### Requirement
Output nothing but the line containing "(459, 261) = (420, 337): orange plate -> none" and the lines after it through the end of the material below, each reproduced exactly.

### Information given
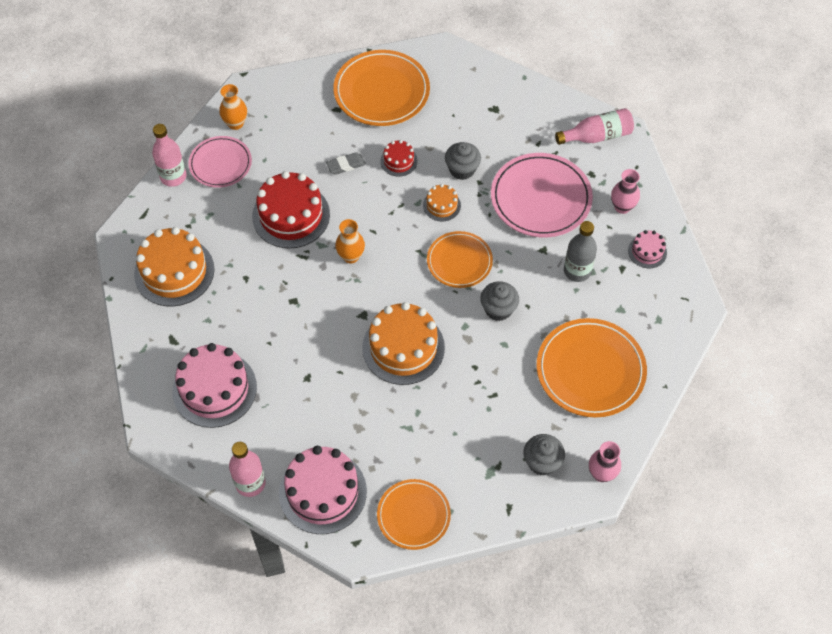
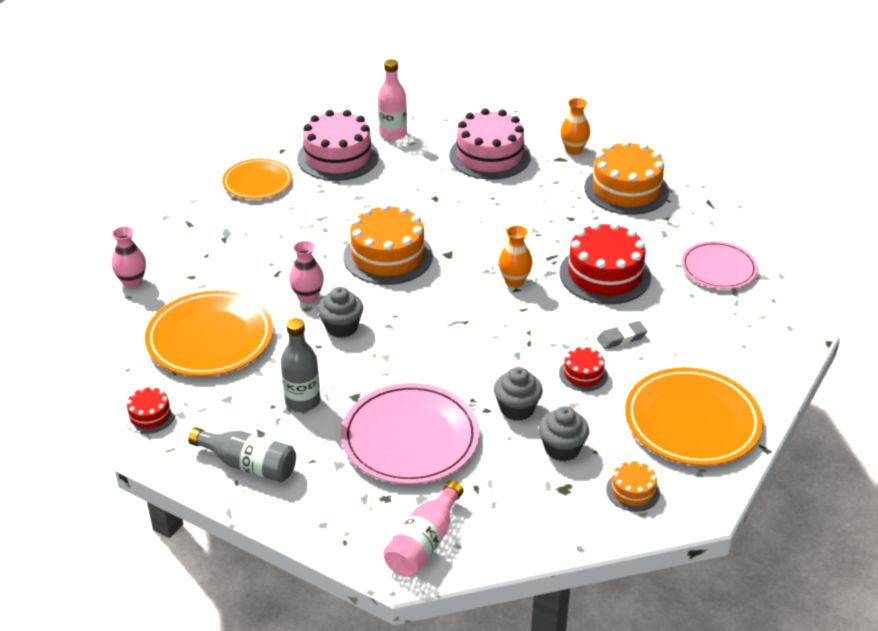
camera: 135 degrees right, 20 degrees down
(173, 177) = (735, 236): pink bottle -> none
(235, 123) = (761, 302): orange vase -> orange vase (573, 150)
(346, 165) = (621, 338): grey eraser -> grey eraser turned 45 degrees clockwise
(441, 205) = (494, 367): orange cake -> orange cake (632, 491)
(459, 261) = (420, 337): orange plate -> none
(542, 462) = (190, 260): grey cupcake -> grey cupcake (562, 448)
(622, 207) = (317, 488): pink vase -> pink vase (308, 297)
(647, 251) = (249, 465): pink cake -> grey bottle
(678, 334) = (150, 415): none -> red cake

### Response box
(459, 261) = (420, 337): orange plate -> none
(542, 462) = (190, 260): grey cupcake -> grey cupcake (562, 448)
(622, 207) = (317, 488): pink vase -> pink vase (308, 297)
(647, 251) = (249, 465): pink cake -> grey bottle
(678, 334) = (150, 415): none -> red cake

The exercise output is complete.